--- DATA SHOWN ---
════════════════

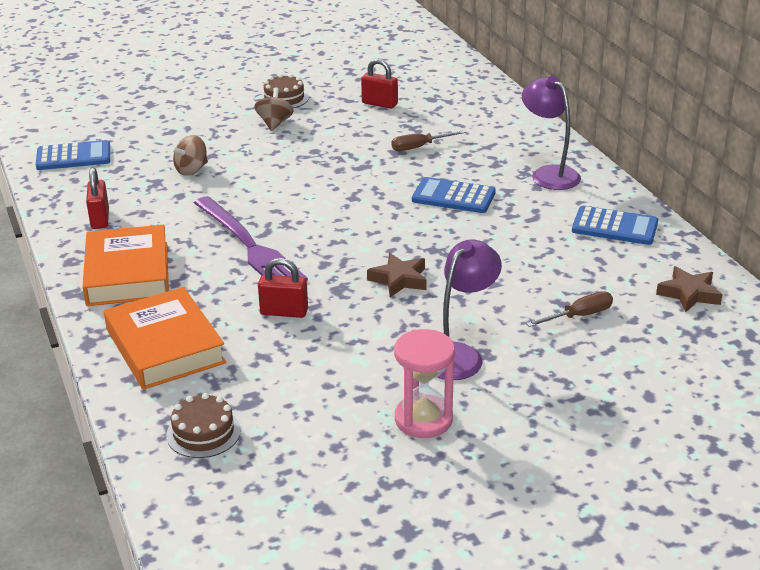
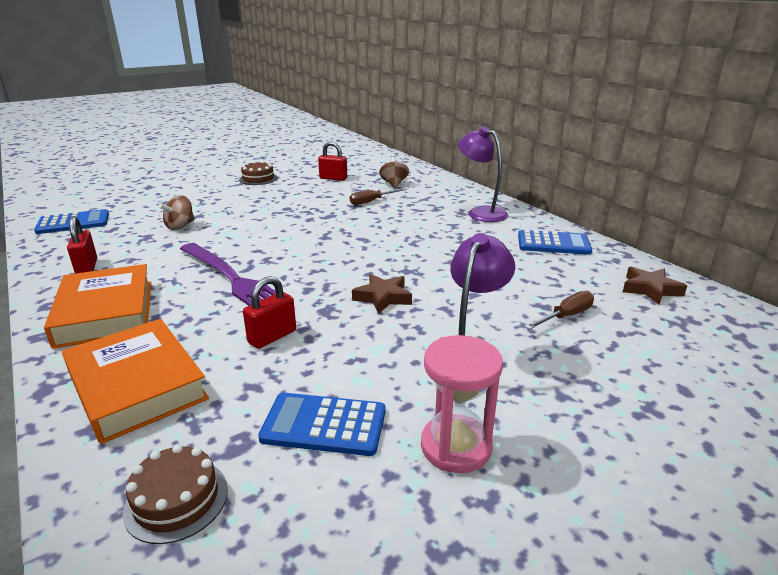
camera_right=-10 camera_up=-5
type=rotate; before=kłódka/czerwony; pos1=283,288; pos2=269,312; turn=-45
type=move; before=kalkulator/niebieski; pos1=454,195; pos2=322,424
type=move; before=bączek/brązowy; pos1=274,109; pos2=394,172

════════════════

--- YOUR GOAL ---
Every line above is to be reproduced verbatim, and the pictures are to be omitted.

--- FINISHED EXERCISE ---
camera_right=-10 camera_up=-5
type=rotate; before=kłódka/czerwony; pos1=283,288; pos2=269,312; turn=-45
type=move; before=kalkulator/niebieski; pos1=454,195; pos2=322,424
type=move; before=bączek/brązowy; pos1=274,109; pos2=394,172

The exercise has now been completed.